**TRY IT:** Reproduce the section of the listing that begins at the line containing "C2: 100nF (GND, VCC) -> none" and finishes at the line containing "C2: none -> 33uF (GND, N5)". Include both end lines and nothing beyond them.

- - -

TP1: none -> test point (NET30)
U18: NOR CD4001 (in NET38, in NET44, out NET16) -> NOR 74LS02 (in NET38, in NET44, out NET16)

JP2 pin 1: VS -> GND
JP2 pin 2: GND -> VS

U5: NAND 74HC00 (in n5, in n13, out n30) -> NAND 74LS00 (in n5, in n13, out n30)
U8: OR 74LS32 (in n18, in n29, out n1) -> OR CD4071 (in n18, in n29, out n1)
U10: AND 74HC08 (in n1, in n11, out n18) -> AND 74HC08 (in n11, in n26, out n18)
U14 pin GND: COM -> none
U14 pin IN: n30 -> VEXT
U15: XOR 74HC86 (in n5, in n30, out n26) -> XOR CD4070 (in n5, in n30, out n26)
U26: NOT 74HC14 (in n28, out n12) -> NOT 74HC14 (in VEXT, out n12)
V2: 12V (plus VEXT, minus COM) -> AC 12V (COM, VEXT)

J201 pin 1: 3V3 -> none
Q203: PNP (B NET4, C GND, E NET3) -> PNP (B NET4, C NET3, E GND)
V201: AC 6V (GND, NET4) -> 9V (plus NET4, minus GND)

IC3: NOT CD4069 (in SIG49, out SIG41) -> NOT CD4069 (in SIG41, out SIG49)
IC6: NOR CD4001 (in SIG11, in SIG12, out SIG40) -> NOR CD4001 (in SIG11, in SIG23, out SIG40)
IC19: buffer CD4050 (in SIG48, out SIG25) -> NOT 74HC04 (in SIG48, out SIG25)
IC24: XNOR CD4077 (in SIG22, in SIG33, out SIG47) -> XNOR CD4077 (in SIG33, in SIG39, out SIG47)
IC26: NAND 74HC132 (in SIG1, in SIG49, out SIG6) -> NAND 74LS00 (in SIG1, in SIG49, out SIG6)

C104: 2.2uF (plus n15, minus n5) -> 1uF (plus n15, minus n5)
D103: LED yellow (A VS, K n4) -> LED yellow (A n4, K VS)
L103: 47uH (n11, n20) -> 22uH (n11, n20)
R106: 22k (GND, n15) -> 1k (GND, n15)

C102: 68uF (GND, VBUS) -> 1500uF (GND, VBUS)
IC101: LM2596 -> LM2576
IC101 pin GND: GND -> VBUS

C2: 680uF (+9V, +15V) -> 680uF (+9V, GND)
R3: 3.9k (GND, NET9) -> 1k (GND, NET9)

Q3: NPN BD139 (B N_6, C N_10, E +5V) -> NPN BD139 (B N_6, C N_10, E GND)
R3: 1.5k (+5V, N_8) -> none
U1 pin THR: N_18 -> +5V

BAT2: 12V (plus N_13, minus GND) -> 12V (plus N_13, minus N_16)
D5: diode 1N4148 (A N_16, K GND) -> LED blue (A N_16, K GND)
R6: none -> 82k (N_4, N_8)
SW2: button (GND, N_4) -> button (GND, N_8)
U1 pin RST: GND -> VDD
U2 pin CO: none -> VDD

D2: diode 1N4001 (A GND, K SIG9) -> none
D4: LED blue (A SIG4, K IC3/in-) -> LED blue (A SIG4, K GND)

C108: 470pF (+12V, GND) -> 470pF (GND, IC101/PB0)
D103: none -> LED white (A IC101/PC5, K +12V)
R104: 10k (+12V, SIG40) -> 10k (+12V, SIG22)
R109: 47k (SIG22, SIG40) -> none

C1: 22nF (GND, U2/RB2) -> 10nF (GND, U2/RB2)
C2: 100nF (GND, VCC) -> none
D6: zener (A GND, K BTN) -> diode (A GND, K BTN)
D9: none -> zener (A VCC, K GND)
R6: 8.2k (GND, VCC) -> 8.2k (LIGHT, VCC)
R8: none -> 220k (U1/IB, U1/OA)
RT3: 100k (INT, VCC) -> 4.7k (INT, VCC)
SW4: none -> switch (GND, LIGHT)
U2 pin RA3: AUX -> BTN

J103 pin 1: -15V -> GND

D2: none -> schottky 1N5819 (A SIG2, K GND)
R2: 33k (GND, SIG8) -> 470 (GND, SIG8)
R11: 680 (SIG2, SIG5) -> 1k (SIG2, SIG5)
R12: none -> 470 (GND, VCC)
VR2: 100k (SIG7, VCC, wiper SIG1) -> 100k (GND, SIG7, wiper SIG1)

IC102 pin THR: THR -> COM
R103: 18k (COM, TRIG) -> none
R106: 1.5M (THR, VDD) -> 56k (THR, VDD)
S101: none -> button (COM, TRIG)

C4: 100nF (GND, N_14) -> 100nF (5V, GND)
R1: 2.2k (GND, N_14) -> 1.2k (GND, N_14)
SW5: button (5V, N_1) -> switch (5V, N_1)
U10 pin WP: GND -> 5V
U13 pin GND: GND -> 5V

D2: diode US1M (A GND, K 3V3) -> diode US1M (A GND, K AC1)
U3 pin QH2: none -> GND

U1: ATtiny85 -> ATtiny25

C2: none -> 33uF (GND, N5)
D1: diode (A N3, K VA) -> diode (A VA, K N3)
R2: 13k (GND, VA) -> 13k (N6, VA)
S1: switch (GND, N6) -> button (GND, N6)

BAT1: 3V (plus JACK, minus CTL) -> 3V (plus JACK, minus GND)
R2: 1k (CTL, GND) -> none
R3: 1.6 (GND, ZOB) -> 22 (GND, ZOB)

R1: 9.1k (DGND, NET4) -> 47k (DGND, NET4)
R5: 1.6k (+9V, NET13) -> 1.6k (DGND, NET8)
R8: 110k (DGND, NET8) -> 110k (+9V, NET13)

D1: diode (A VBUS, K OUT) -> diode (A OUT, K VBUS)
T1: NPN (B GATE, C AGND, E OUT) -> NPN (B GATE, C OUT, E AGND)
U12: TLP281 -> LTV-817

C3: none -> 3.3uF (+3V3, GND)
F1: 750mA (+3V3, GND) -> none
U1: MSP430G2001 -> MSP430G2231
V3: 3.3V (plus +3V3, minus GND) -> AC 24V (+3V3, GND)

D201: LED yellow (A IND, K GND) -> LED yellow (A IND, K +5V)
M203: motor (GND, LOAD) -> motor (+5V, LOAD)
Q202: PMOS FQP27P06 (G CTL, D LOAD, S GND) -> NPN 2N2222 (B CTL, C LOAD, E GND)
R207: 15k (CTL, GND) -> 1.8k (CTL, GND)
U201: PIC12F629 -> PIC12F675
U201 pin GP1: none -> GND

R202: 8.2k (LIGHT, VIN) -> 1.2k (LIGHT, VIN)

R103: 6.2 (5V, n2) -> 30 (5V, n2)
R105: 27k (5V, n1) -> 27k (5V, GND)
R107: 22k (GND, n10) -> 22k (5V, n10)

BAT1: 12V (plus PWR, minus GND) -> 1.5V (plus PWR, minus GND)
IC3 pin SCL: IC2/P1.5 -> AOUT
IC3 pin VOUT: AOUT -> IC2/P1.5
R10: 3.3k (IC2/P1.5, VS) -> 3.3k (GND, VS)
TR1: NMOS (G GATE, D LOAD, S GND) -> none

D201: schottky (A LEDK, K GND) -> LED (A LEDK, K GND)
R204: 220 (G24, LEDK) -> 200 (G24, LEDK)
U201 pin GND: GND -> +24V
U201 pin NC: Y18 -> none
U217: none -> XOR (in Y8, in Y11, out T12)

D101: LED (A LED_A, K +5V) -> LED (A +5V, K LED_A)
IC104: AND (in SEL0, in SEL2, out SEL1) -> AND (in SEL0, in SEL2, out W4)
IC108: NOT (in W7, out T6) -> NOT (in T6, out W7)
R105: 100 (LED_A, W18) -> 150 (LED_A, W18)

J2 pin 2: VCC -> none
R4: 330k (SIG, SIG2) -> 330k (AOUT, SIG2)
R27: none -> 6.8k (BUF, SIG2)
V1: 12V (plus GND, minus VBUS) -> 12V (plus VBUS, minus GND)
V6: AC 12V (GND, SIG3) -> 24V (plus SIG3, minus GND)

- - -

**EXPECTED ANSWER:**
C2: 100nF (GND, VCC) -> none
D6: zener (A GND, K BTN) -> diode (A GND, K BTN)
D9: none -> zener (A VCC, K GND)
R6: 8.2k (GND, VCC) -> 8.2k (LIGHT, VCC)
R8: none -> 220k (U1/IB, U1/OA)
RT3: 100k (INT, VCC) -> 4.7k (INT, VCC)
SW4: none -> switch (GND, LIGHT)
U2 pin RA3: AUX -> BTN

J103 pin 1: -15V -> GND

D2: none -> schottky 1N5819 (A SIG2, K GND)
R2: 33k (GND, SIG8) -> 470 (GND, SIG8)
R11: 680 (SIG2, SIG5) -> 1k (SIG2, SIG5)
R12: none -> 470 (GND, VCC)
VR2: 100k (SIG7, VCC, wiper SIG1) -> 100k (GND, SIG7, wiper SIG1)

IC102 pin THR: THR -> COM
R103: 18k (COM, TRIG) -> none
R106: 1.5M (THR, VDD) -> 56k (THR, VDD)
S101: none -> button (COM, TRIG)

C4: 100nF (GND, N_14) -> 100nF (5V, GND)
R1: 2.2k (GND, N_14) -> 1.2k (GND, N_14)
SW5: button (5V, N_1) -> switch (5V, N_1)
U10 pin WP: GND -> 5V
U13 pin GND: GND -> 5V

D2: diode US1M (A GND, K 3V3) -> diode US1M (A GND, K AC1)
U3 pin QH2: none -> GND

U1: ATtiny85 -> ATtiny25

C2: none -> 33uF (GND, N5)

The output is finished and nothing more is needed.